Look through the records below for the line with "- insert: red award cup 178 322" and the line with "camera: 135 degrees right, 0 degrees up", then return those lines and all lines between, exactly.

EXCERPTED DATA section start

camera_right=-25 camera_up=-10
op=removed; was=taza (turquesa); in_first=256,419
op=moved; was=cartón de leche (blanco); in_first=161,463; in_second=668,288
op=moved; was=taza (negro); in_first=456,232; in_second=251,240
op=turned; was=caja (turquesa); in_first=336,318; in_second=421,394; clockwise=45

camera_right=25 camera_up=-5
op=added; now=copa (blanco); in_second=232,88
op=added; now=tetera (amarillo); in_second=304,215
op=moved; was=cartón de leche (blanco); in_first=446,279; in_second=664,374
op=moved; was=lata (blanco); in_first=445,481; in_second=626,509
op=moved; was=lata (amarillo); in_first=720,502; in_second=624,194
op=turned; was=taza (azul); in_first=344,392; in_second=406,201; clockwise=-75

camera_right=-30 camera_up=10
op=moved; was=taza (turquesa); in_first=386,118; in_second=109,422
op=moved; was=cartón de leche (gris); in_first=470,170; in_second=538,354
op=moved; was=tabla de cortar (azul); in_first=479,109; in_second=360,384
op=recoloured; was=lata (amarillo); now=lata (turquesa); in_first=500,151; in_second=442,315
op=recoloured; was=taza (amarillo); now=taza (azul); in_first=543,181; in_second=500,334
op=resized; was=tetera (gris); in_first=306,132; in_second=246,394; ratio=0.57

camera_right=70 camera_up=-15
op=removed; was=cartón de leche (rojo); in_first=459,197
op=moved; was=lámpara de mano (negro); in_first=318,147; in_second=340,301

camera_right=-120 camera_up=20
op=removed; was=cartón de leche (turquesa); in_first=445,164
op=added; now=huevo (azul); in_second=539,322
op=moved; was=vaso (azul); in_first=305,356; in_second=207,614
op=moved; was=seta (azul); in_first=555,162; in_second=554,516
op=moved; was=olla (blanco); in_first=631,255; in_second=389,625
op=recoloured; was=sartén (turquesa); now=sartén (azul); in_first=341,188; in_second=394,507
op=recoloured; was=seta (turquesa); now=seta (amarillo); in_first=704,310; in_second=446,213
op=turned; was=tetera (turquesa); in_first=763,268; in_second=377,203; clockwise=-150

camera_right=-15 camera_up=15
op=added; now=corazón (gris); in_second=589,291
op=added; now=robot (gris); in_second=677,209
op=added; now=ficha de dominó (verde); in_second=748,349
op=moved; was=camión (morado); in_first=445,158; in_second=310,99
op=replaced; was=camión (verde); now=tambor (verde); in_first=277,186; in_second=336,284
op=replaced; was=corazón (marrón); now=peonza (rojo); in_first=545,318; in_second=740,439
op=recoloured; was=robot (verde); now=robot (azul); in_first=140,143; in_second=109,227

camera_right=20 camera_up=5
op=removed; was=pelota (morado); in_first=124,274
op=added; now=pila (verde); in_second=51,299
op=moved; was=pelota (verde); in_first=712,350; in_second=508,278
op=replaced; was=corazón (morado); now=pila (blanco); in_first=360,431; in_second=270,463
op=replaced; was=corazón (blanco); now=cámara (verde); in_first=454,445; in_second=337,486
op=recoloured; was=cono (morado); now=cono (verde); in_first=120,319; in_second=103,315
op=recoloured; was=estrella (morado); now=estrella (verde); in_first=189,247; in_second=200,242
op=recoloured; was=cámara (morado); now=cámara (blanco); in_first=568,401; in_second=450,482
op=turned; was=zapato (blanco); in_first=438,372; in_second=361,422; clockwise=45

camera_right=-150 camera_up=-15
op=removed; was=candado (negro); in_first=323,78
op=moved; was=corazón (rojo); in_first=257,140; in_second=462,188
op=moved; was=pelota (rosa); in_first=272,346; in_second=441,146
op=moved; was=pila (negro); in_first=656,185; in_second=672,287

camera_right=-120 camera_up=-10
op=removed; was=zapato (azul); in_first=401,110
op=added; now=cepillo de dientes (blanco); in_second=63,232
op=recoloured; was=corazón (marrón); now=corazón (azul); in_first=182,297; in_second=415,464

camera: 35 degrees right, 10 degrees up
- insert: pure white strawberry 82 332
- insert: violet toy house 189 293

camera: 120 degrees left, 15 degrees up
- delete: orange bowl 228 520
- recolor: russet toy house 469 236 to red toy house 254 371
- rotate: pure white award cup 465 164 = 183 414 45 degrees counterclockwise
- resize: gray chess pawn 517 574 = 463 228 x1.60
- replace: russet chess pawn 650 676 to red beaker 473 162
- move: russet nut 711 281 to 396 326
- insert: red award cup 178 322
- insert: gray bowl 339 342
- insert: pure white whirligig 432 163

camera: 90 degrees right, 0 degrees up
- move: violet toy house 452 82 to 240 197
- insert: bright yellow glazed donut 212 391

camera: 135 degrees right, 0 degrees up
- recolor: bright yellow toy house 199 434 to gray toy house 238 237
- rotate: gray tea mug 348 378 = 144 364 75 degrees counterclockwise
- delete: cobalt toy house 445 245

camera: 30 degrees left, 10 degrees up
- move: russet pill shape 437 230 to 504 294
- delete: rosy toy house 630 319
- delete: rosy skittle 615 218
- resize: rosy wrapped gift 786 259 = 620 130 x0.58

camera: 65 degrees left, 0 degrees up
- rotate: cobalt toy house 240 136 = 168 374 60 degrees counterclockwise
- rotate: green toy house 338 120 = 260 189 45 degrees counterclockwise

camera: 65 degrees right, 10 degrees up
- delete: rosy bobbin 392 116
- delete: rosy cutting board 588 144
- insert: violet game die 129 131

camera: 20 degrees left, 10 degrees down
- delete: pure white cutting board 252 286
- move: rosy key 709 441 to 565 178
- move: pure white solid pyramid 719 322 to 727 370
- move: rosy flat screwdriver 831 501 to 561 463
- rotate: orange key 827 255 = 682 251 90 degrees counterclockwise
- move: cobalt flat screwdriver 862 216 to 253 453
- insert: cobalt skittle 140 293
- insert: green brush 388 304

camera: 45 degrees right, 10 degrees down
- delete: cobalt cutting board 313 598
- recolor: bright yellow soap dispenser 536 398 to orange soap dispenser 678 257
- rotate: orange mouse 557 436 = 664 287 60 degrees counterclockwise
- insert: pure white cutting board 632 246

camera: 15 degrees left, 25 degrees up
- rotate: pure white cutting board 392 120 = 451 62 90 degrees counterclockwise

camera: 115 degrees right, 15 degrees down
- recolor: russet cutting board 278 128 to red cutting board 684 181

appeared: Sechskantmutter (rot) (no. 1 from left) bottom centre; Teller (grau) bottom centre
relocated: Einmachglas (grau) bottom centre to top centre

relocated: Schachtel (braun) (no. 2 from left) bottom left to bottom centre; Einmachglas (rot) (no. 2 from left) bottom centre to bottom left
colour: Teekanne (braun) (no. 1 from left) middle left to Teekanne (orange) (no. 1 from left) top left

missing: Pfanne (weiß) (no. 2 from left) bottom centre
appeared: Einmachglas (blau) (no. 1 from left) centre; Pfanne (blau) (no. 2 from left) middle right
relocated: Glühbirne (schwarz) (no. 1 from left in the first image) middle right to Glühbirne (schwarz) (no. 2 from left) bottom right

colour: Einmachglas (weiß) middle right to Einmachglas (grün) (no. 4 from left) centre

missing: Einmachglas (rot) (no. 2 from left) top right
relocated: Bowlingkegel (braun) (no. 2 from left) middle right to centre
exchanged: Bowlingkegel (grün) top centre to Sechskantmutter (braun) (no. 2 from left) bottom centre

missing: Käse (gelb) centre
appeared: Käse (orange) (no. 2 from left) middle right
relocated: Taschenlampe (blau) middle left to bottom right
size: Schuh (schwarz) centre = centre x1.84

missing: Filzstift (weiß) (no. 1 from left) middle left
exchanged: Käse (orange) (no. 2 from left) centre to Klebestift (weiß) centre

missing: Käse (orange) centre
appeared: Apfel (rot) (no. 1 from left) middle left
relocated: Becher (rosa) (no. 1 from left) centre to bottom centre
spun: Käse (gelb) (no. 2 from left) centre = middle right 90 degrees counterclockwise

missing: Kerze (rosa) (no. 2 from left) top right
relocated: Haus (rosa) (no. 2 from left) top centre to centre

EXCERPTED DATA section end

#### RESULT
- insert: red award cup 178 322
- insert: gray bowl 339 342
- insert: pure white whirligig 432 163

camera: 90 degrees right, 0 degrees up
- move: violet toy house 452 82 to 240 197
- insert: bright yellow glazed donut 212 391

camera: 135 degrees right, 0 degrees up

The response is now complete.